**Task item:** Look through the data below. Show each line where the string "DIGITS" occurs.
---- Task material
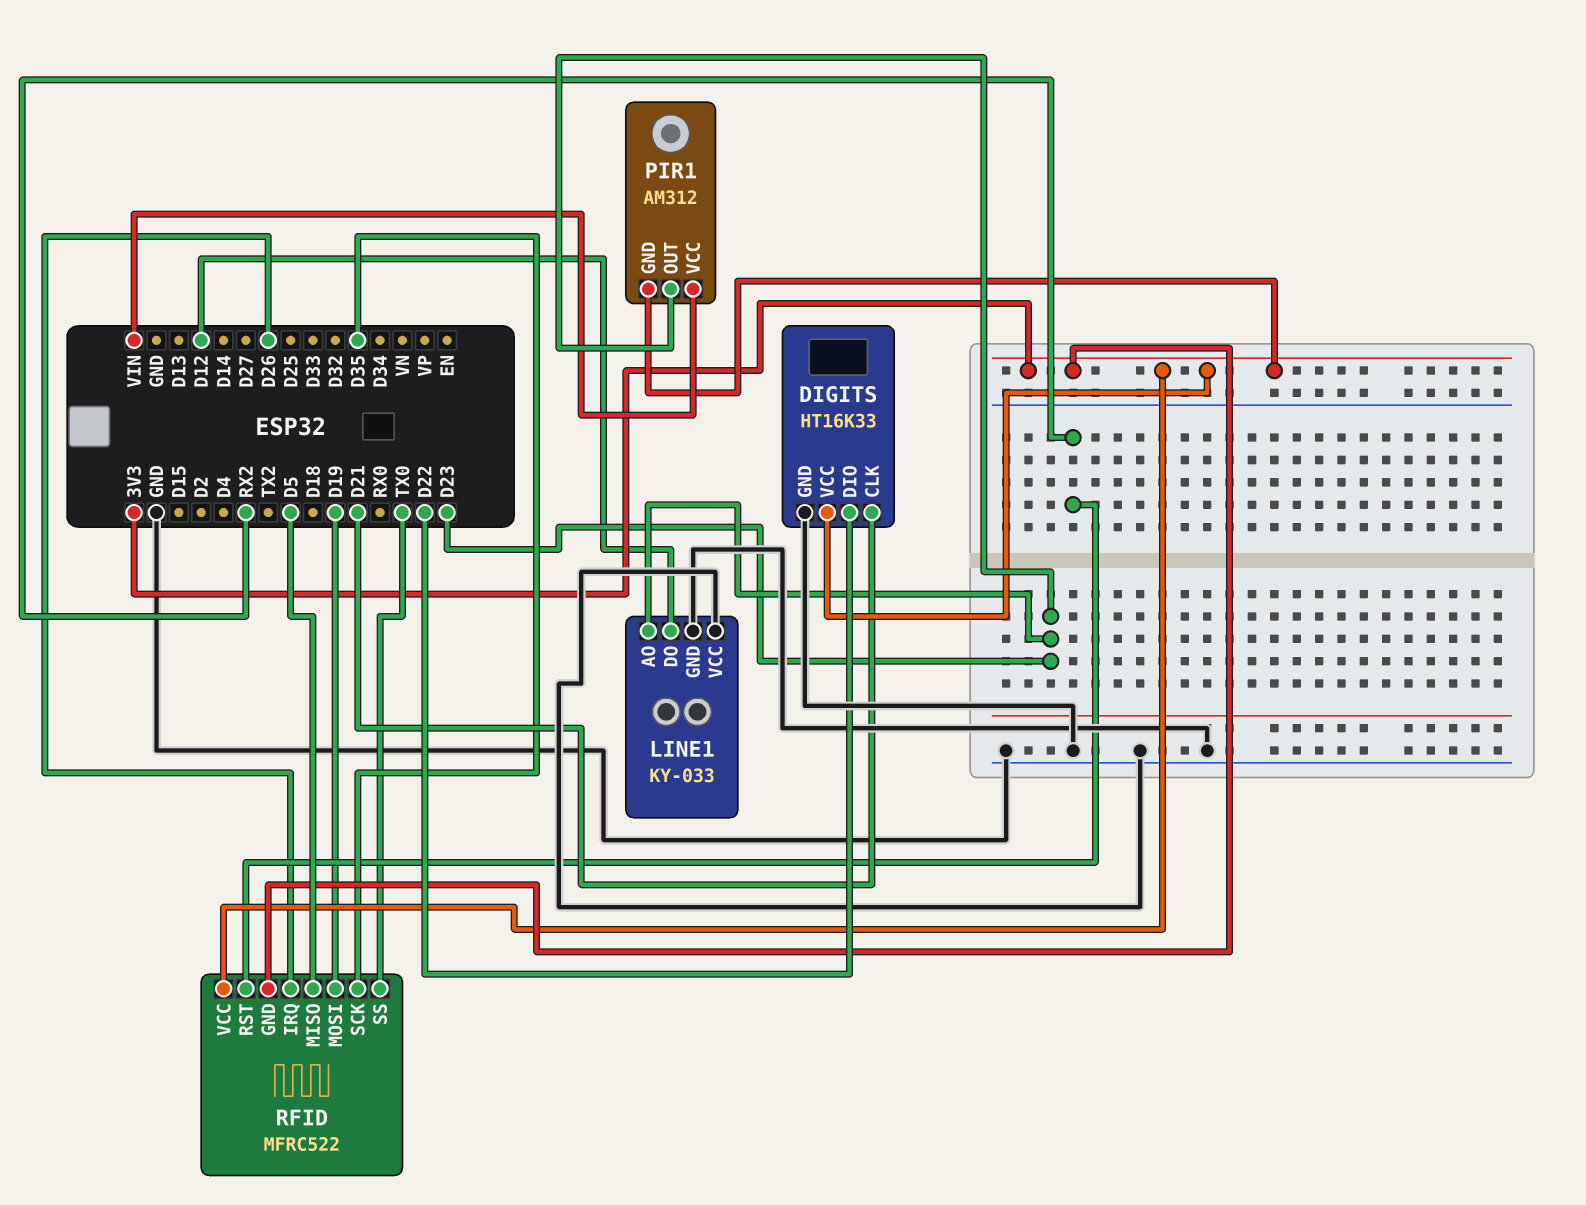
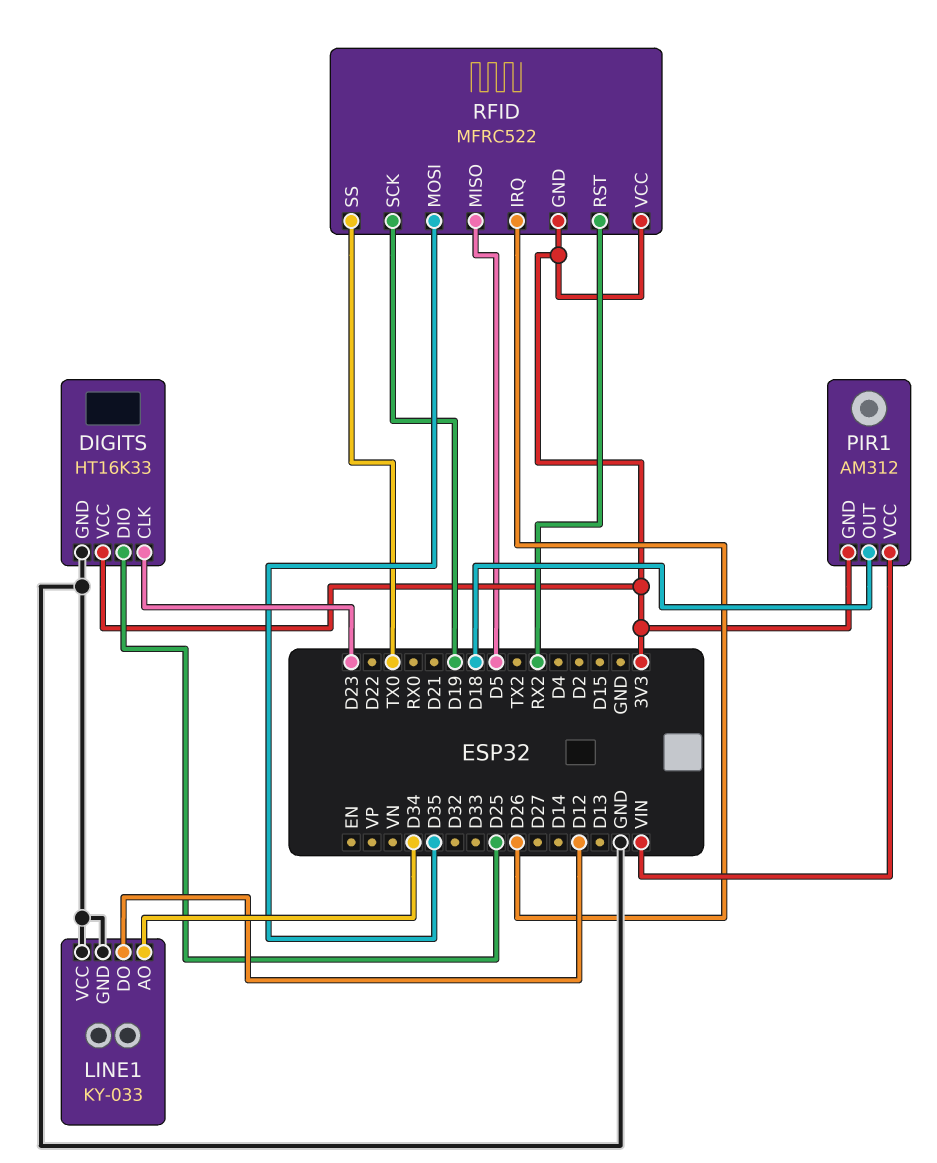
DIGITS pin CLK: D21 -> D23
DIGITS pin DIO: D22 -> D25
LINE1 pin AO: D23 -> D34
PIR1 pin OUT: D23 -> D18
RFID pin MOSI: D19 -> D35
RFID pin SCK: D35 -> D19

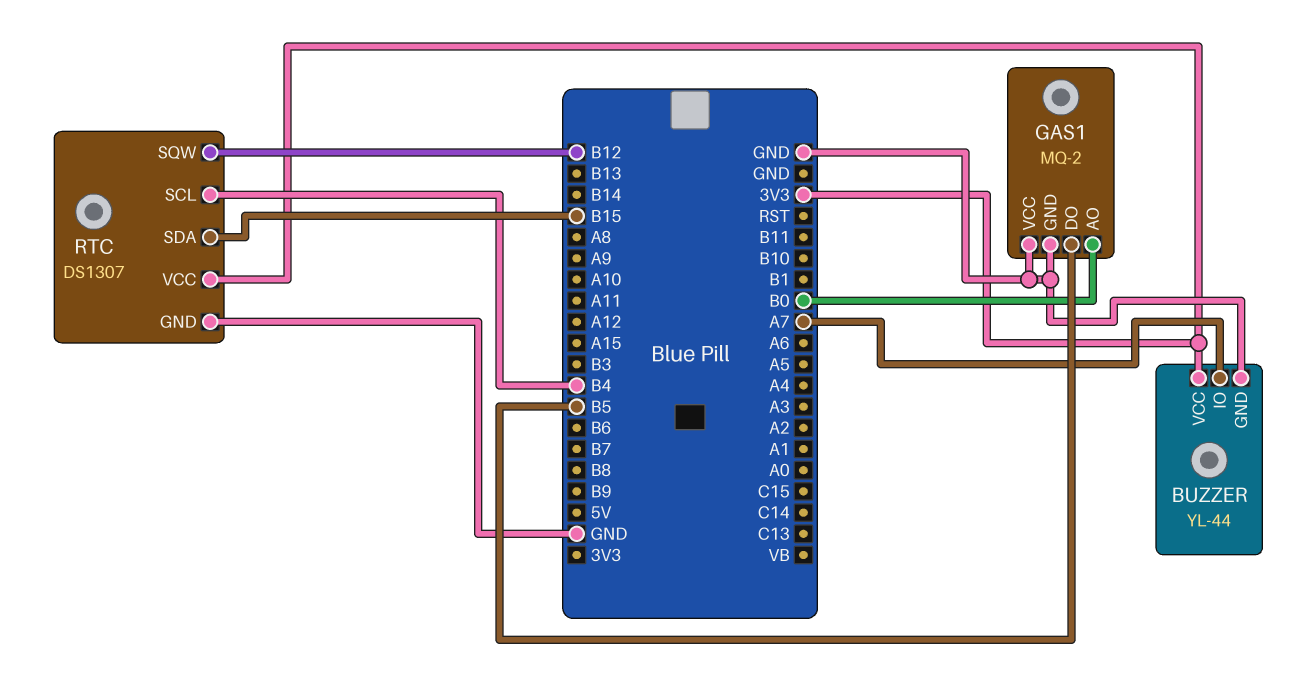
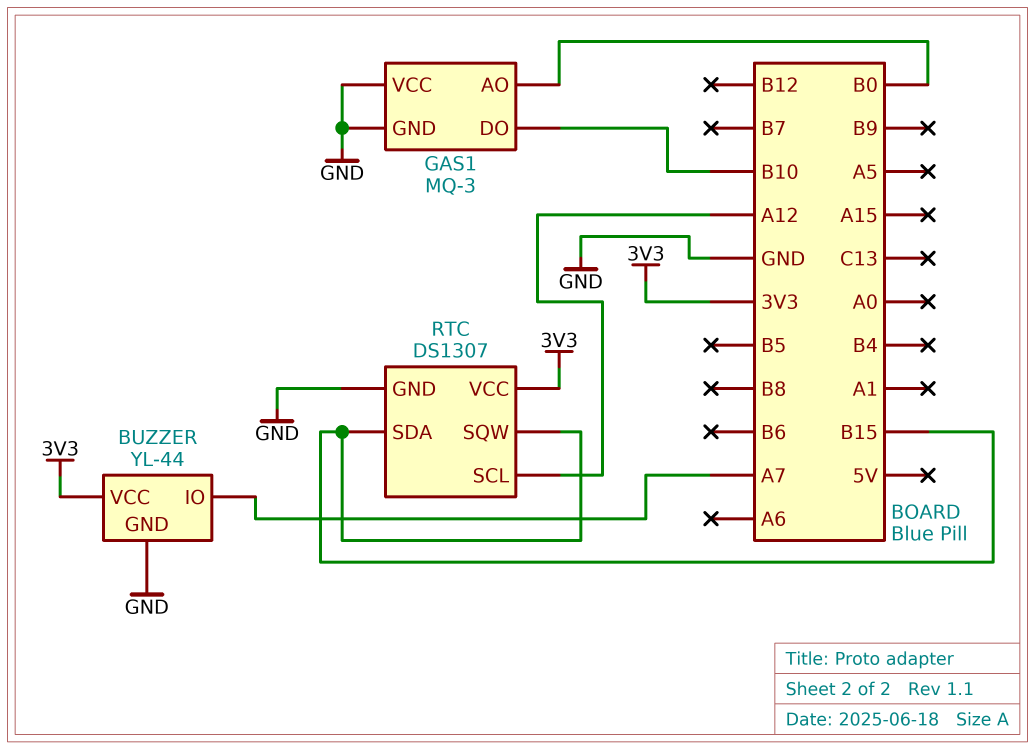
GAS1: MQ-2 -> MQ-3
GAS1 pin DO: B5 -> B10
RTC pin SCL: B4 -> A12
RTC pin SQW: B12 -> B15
--------
**Finished exercise:**
DIGITS pin CLK: D21 -> D23
DIGITS pin DIO: D22 -> D25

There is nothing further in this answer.